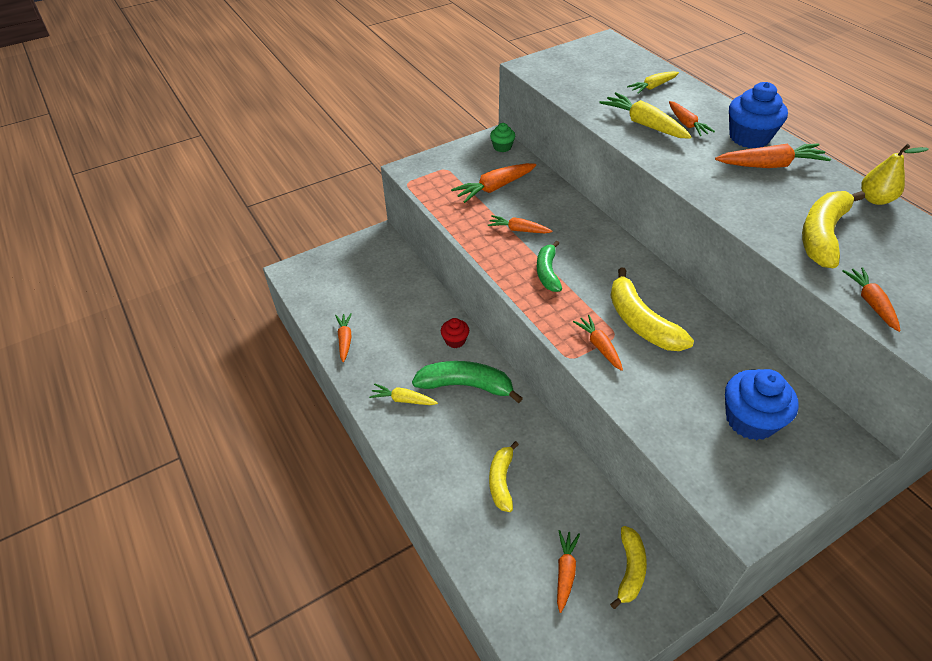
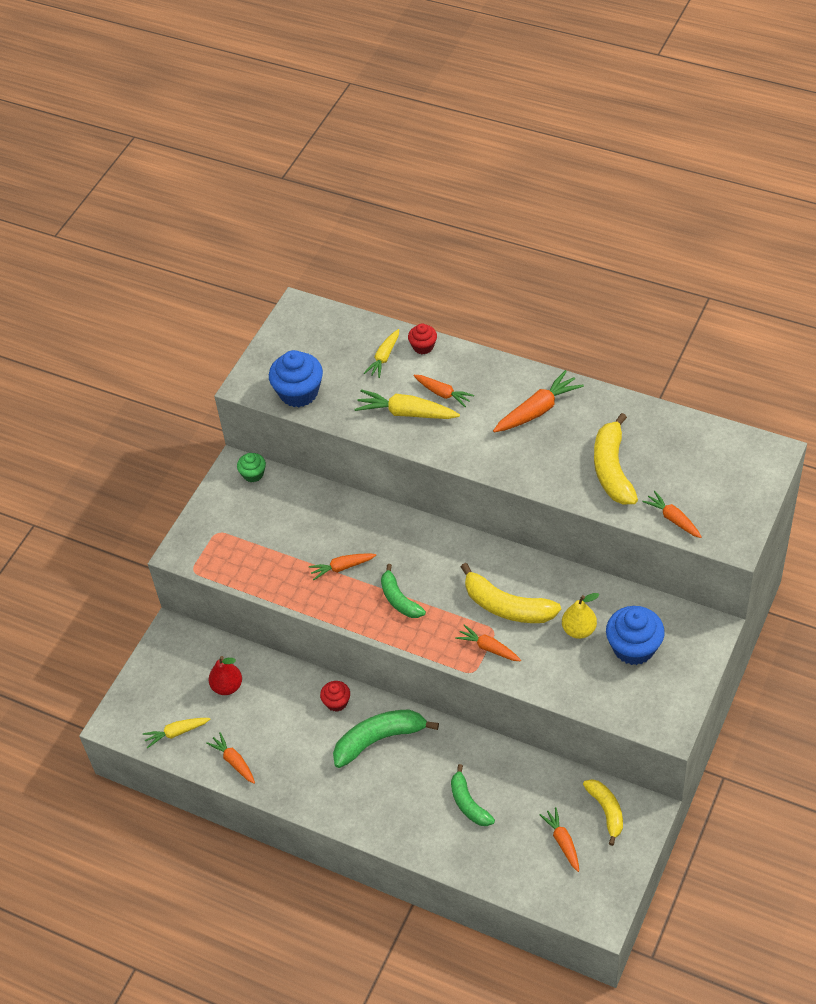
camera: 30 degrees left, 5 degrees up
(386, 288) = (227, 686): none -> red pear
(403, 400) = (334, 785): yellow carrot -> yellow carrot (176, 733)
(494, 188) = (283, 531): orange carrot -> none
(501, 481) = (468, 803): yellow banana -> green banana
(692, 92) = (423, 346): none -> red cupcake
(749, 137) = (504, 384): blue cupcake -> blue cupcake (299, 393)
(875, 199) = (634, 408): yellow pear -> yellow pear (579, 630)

**What is required**
Among the records, find every line with the word "none" and copy it.

**Final answer**
(386, 288) = (227, 686): none -> red pear
(494, 188) = (283, 531): orange carrot -> none
(692, 92) = (423, 346): none -> red cupcake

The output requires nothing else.